Your job is to retype the records exactly while dropping every picture.

Shape position updates:
========

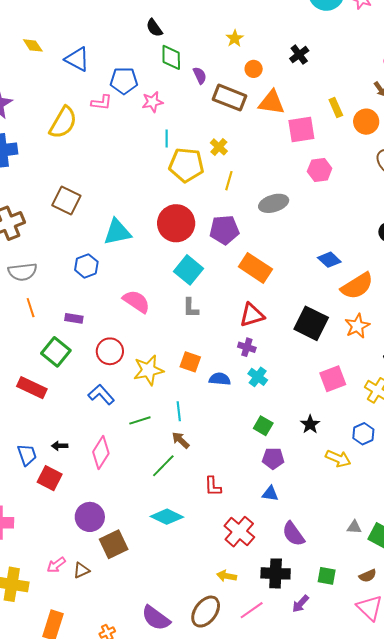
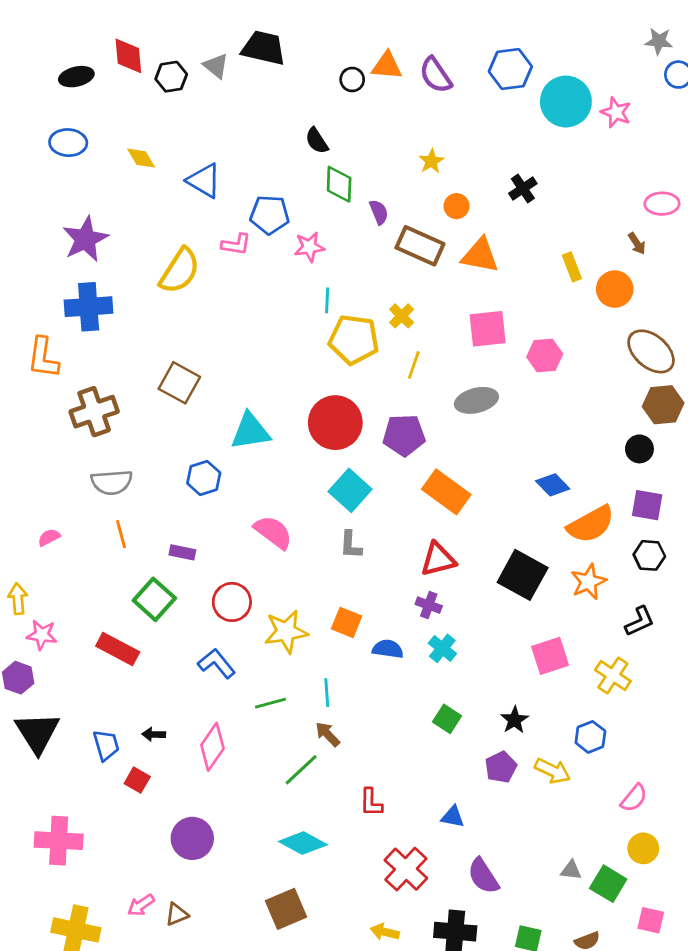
pink square: (301, 130) -> (488, 329), moved
purple pentagon: (273, 458) -> (501, 767), moved, turned -30
red square: (50, 478) -> (137, 780), size x0.7
brown square: (114, 544) -> (286, 909), moved

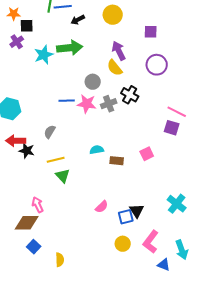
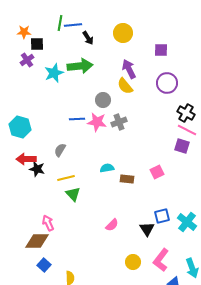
black arrow: (78, 20) -> (88, 38), turned -96
black cross: (130, 95) -> (186, 113), moved
blue square: (126, 217) -> (162, 216), moved

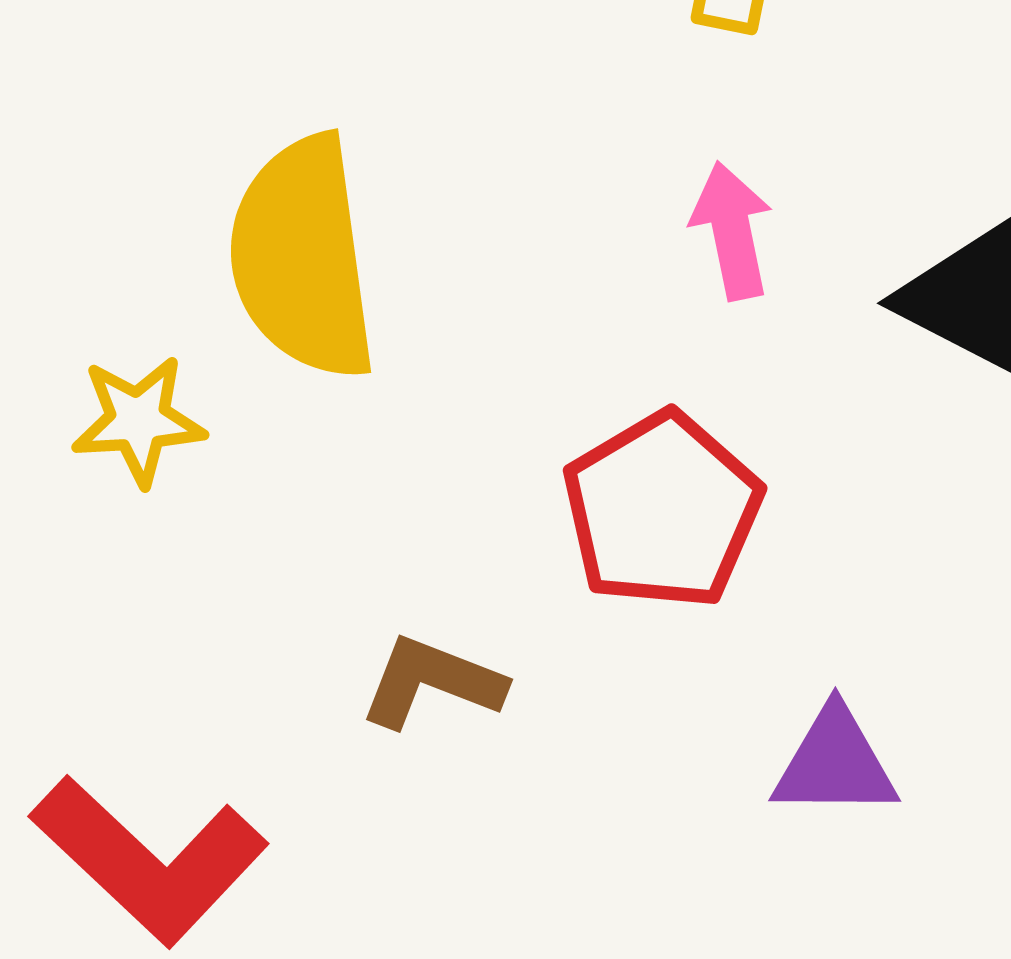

========

▸ **Exercise solution**:
pink square: (301, 130) -> (488, 329), moved
purple pentagon: (273, 458) -> (501, 767), moved, turned -30
red square: (50, 478) -> (137, 780), size x0.7
brown square: (114, 544) -> (286, 909), moved

black arrow: (78, 20) -> (88, 38), turned -96
black cross: (130, 95) -> (186, 113), moved
blue square: (126, 217) -> (162, 216), moved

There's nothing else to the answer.